Write out the listing below character for character, though without its pictures.
*** Opening of Entries shown ***
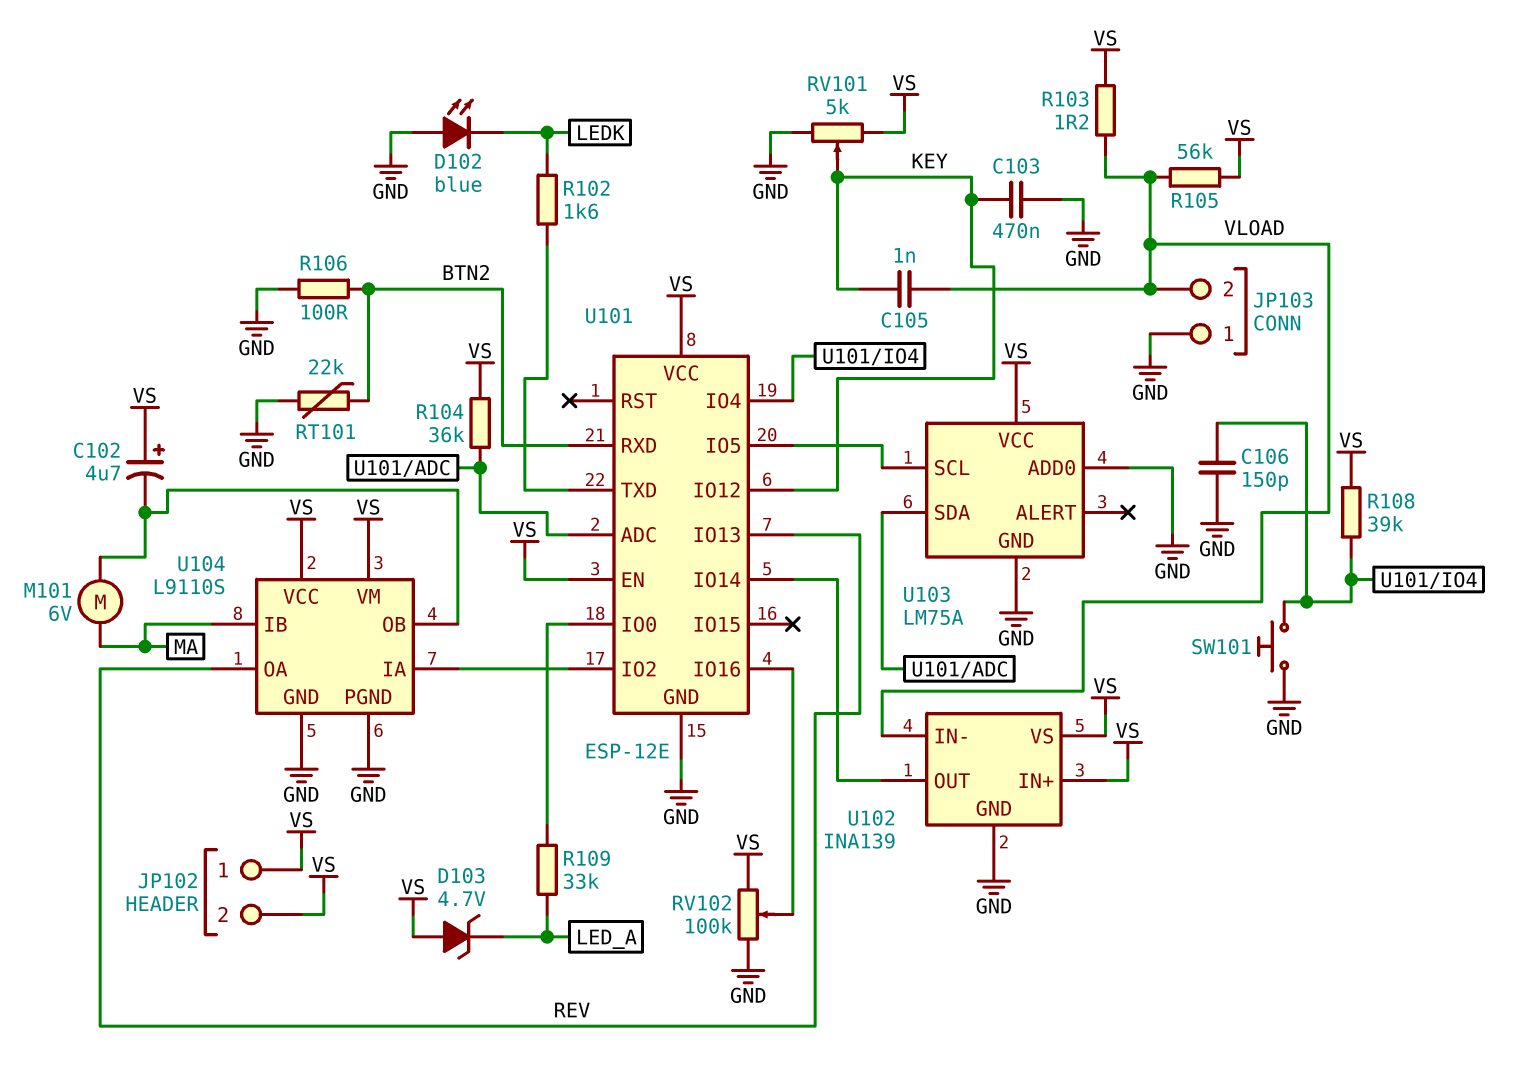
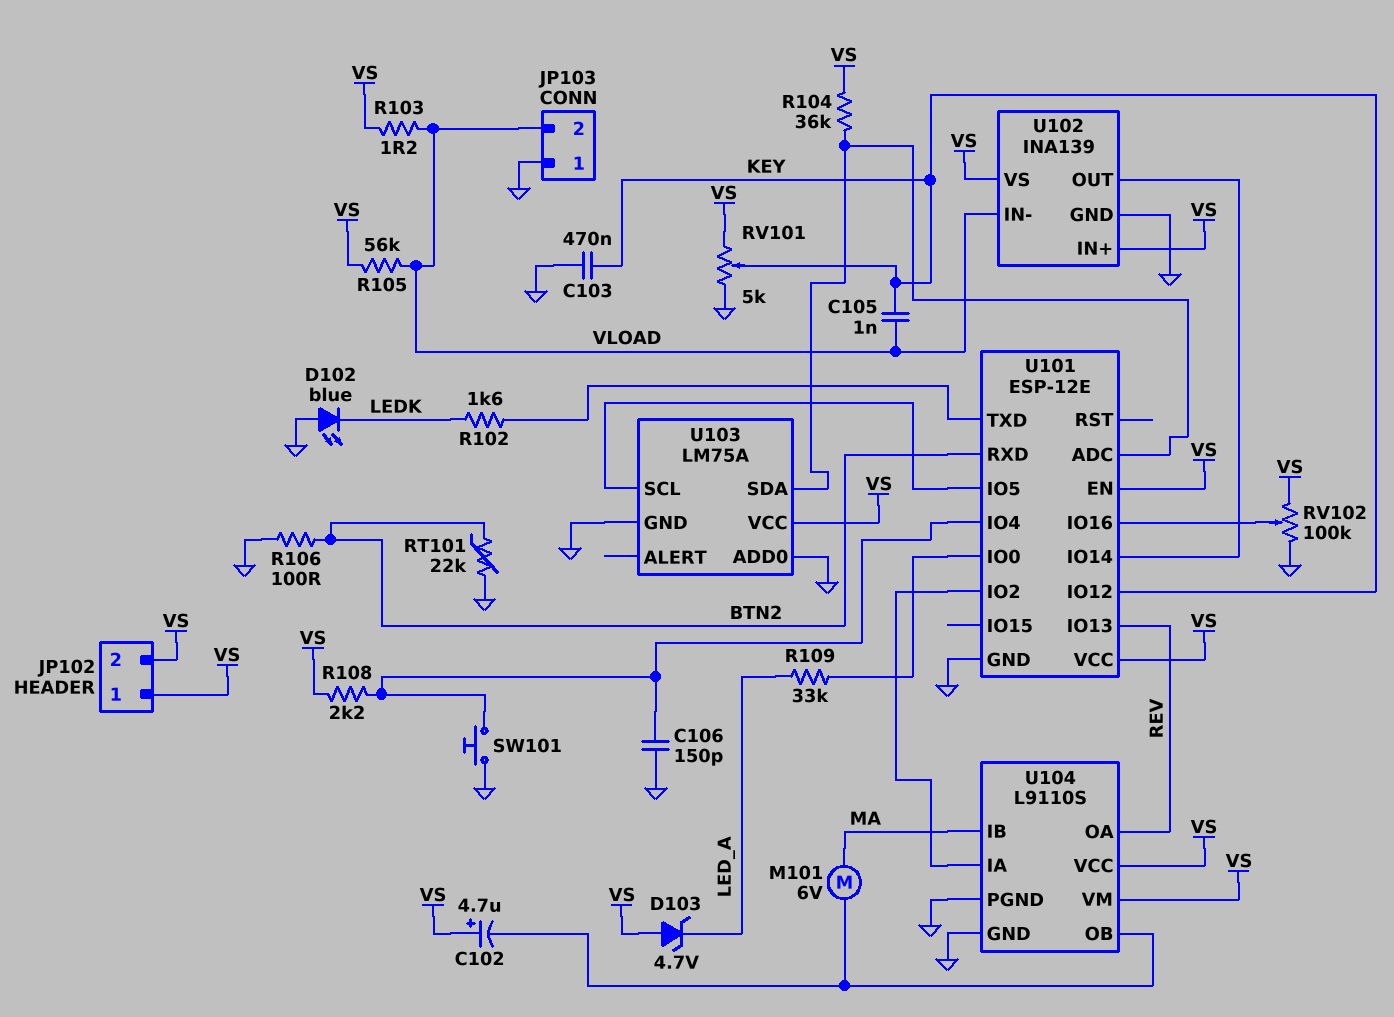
R108: 39k (U101/IO4, VS) -> 2.2k (U101/IO4, VS)

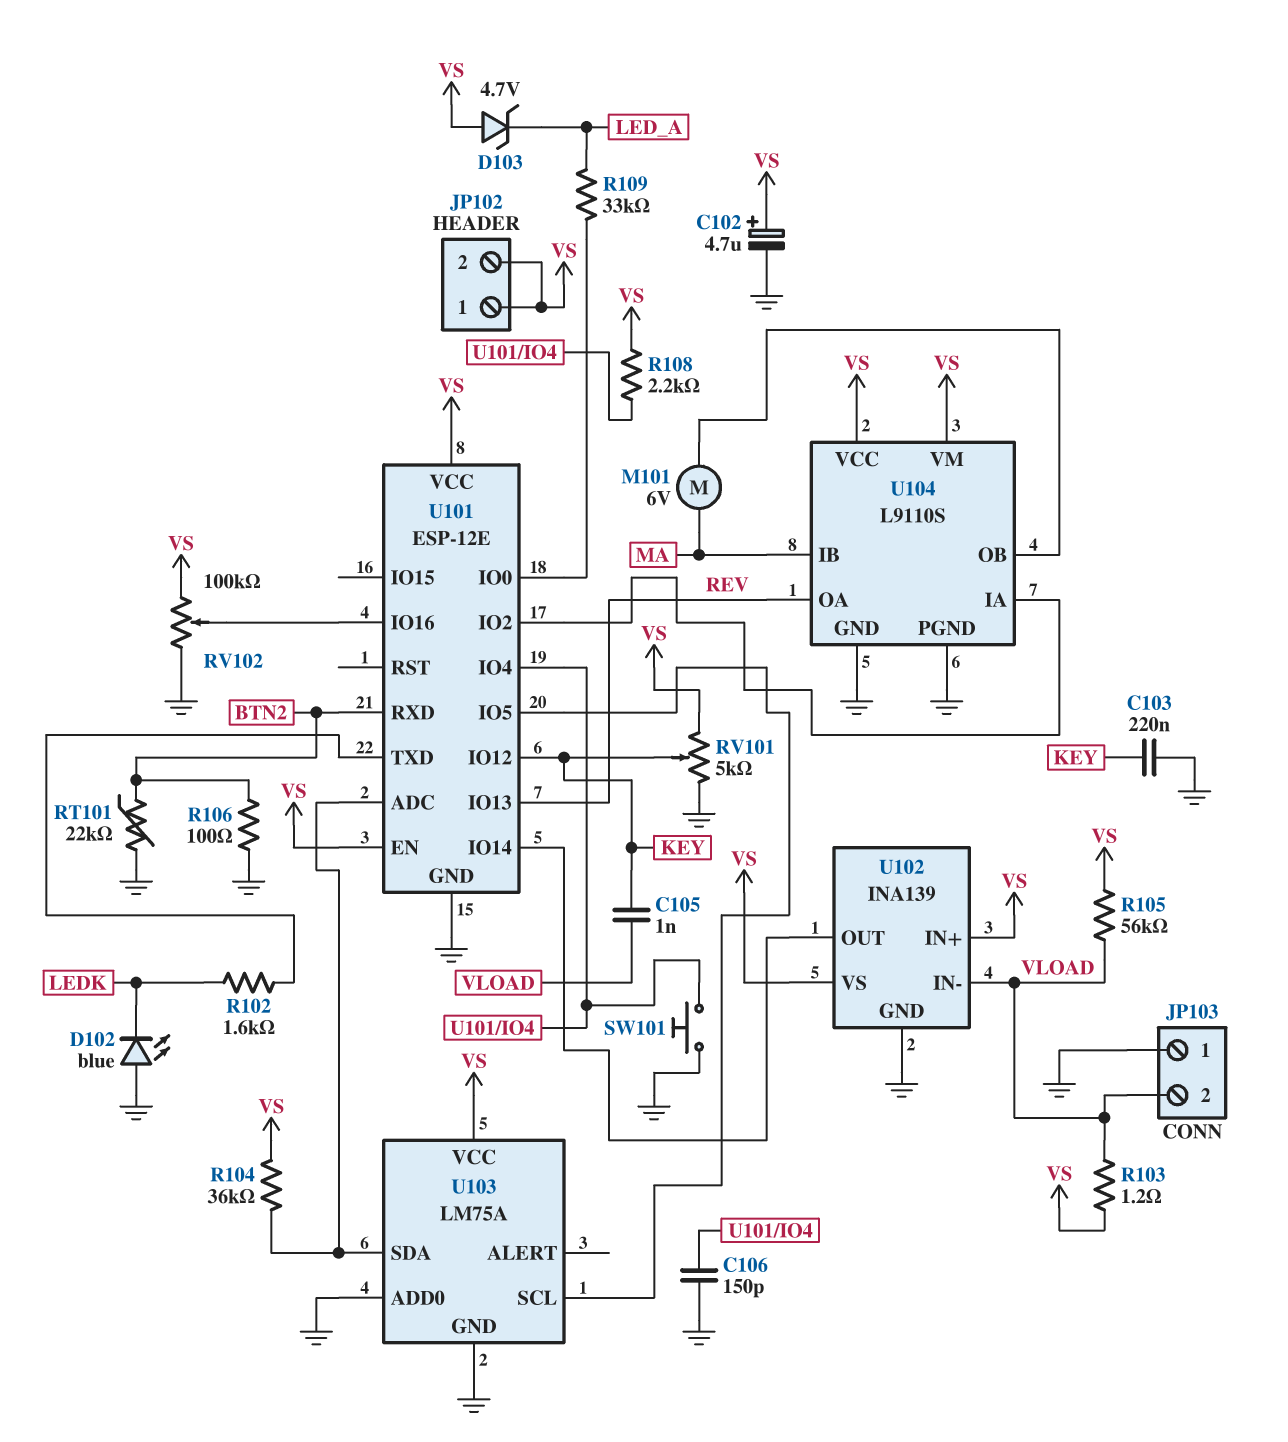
C102: 4.7uF (plus VS, minus U104/OB) -> 4.7uF (plus VS, minus GND)
C103: 470nF (GND, KEY) -> 220nF (GND, KEY)

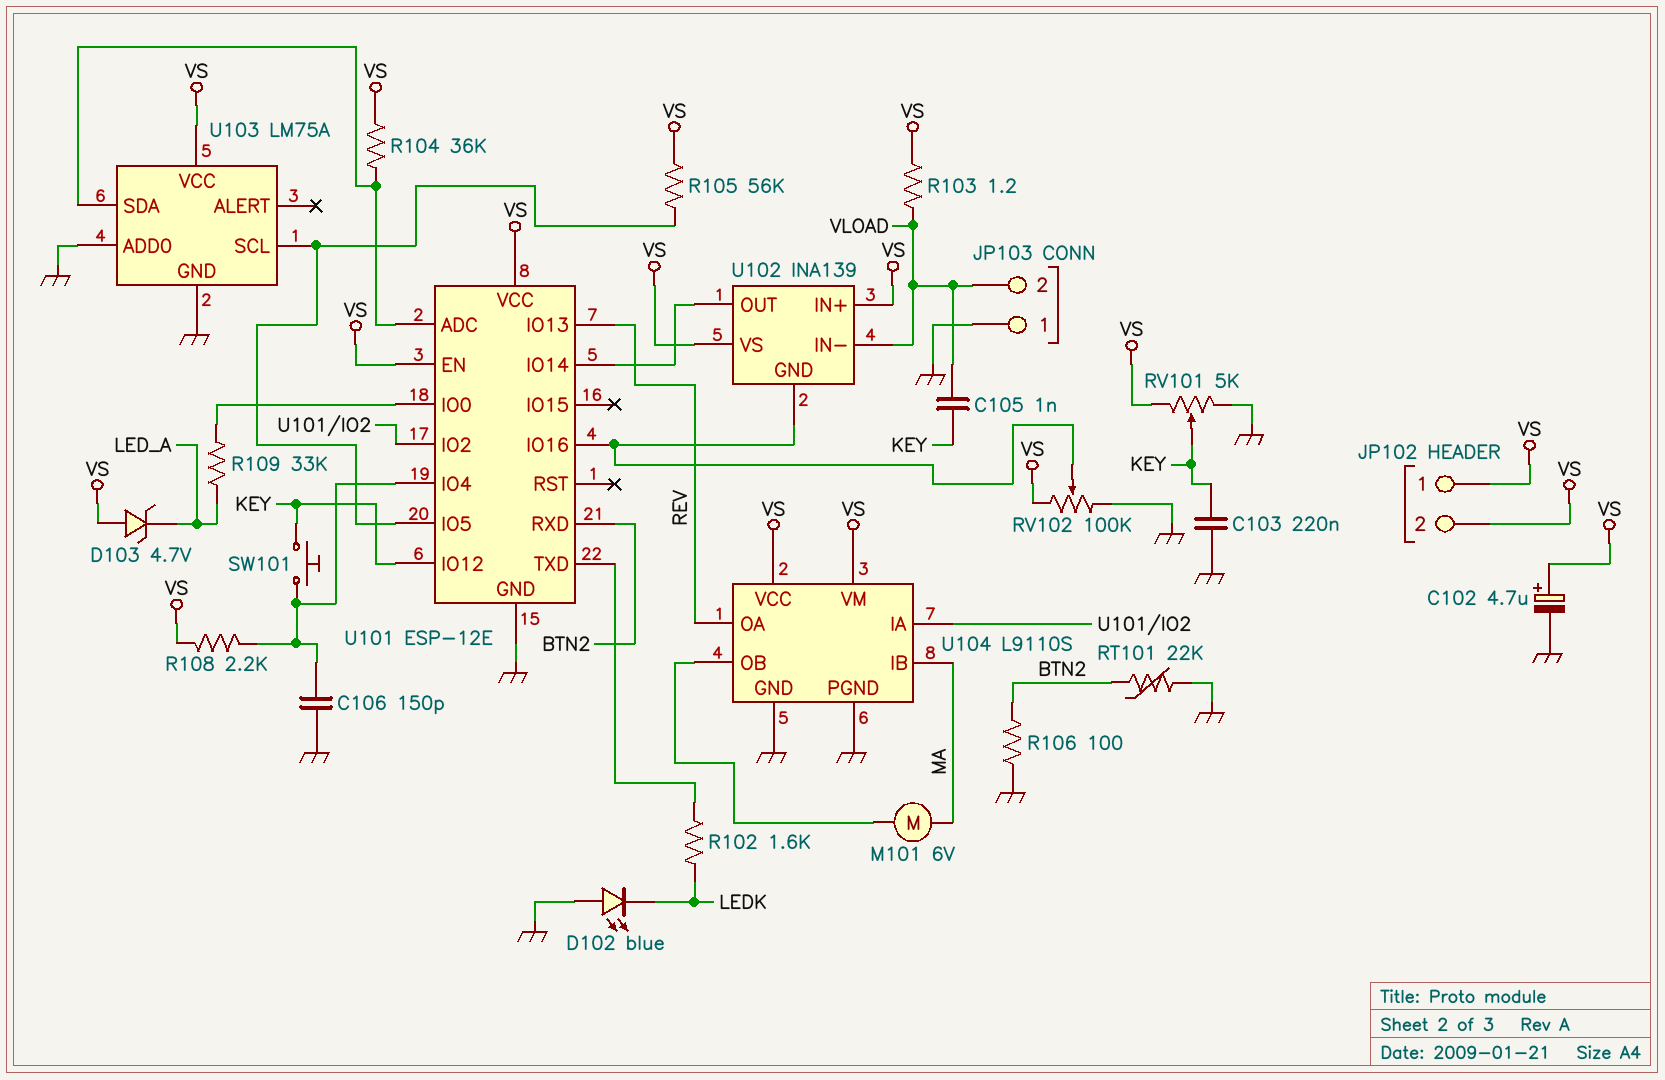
R105: 56k (VLOAD, VS) -> 56k (U101/IO5, VS)
SW101: button (GND, U101/IO4) -> button (KEY, U101/IO4)
U102 pin GND: GND -> U101/IO16

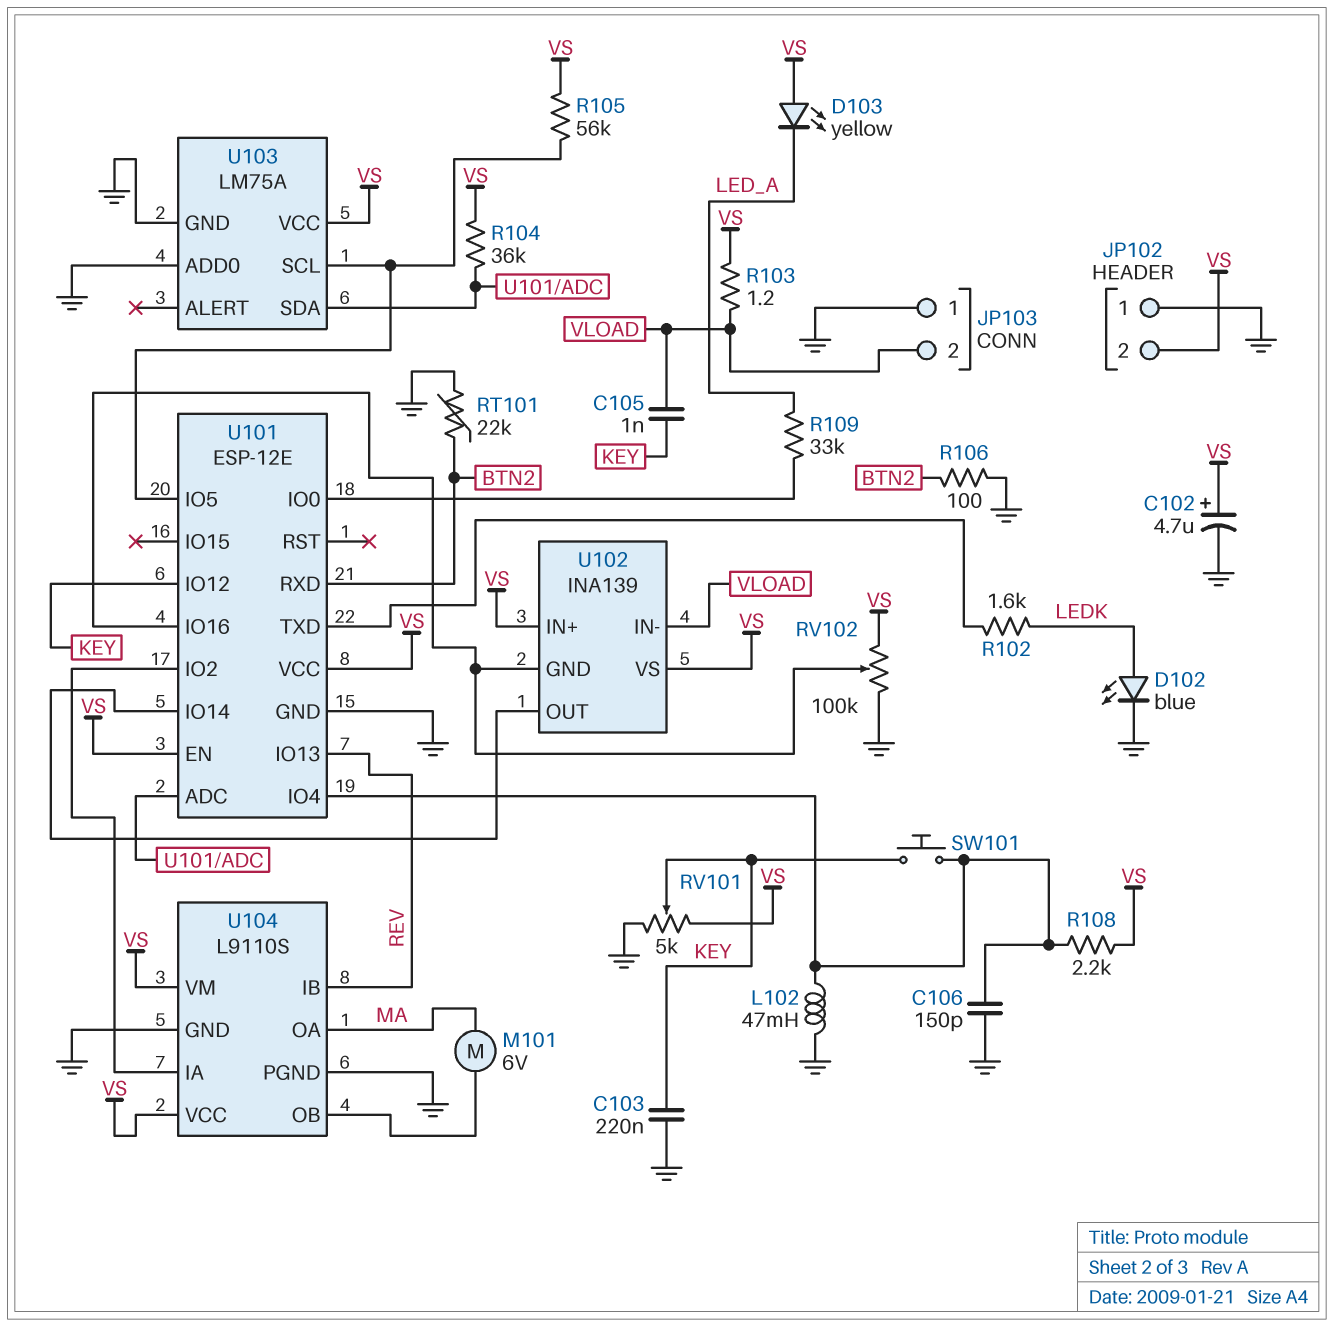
D102: LED blue (A GND, K LEDK) -> LED blue (A LEDK, K GND)
D103: zener 4.7V (A VS, K LED_A) -> LED yellow (A VS, K LED_A)
JP102 pin 1: VS -> GND
L102: none -> 47mH (GND, U101/IO4)
U104 pin IB: MA -> REV
U104 pin OA: REV -> MA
*** Close of Entries shown ***
▶ [Solution to the exercise]:
R108: 39k (U101/IO4, VS) -> 2.2k (U101/IO4, VS)

C102: 4.7uF (plus VS, minus U104/OB) -> 4.7uF (plus VS, minus GND)
C103: 470nF (GND, KEY) -> 220nF (GND, KEY)

R105: 56k (VLOAD, VS) -> 56k (U101/IO5, VS)
SW101: button (GND, U101/IO4) -> button (KEY, U101/IO4)
U102 pin GND: GND -> U101/IO16

D102: LED blue (A GND, K LEDK) -> LED blue (A LEDK, K GND)
D103: zener 4.7V (A VS, K LED_A) -> LED yellow (A VS, K LED_A)
JP102 pin 1: VS -> GND
L102: none -> 47mH (GND, U101/IO4)
U104 pin IB: MA -> REV
U104 pin OA: REV -> MA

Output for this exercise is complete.